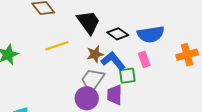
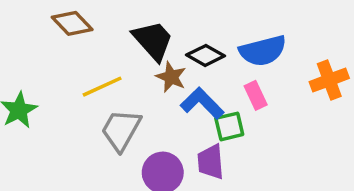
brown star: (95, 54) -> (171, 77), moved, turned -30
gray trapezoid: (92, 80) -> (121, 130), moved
········
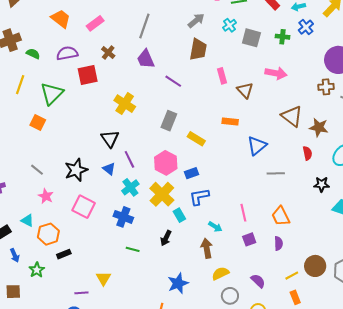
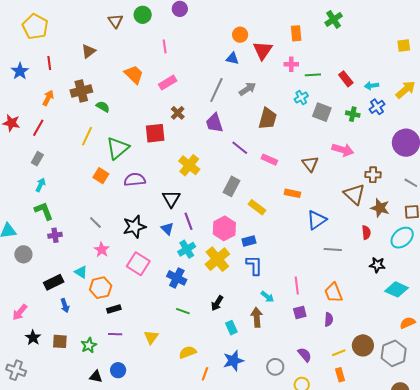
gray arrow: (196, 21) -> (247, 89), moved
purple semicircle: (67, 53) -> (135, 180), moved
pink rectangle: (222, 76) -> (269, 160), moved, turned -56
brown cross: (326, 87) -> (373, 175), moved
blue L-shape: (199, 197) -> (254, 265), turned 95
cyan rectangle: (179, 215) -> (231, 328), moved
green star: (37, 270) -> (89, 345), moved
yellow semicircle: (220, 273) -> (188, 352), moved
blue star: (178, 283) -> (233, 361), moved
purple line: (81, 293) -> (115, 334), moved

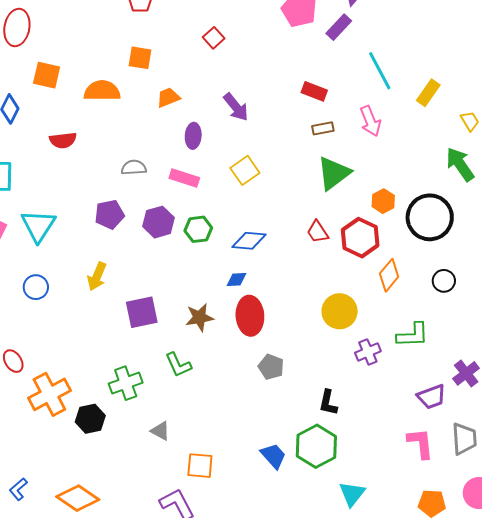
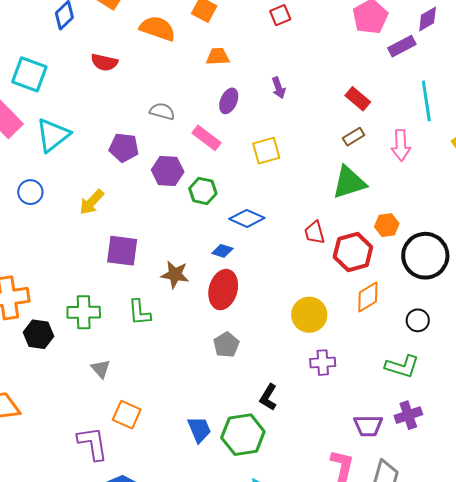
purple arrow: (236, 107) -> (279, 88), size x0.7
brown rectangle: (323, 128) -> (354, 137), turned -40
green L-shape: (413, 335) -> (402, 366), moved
········
Above are some entries; copy exactly the lines from the line with "blue L-shape: (199, 197)" through the line with "green L-shape: (413, 335)", both included, but none of the pictures.

YOUR RESPONSE |
blue L-shape: (199, 197) -> (254, 265), turned 95
cyan rectangle: (179, 215) -> (231, 328), moved
green star: (37, 270) -> (89, 345), moved
yellow semicircle: (220, 273) -> (188, 352), moved
blue star: (178, 283) -> (233, 361), moved
purple line: (81, 293) -> (115, 334), moved

purple arrow: (236, 107) -> (279, 88), size x0.7
brown rectangle: (323, 128) -> (354, 137), turned -40
green L-shape: (413, 335) -> (402, 366), moved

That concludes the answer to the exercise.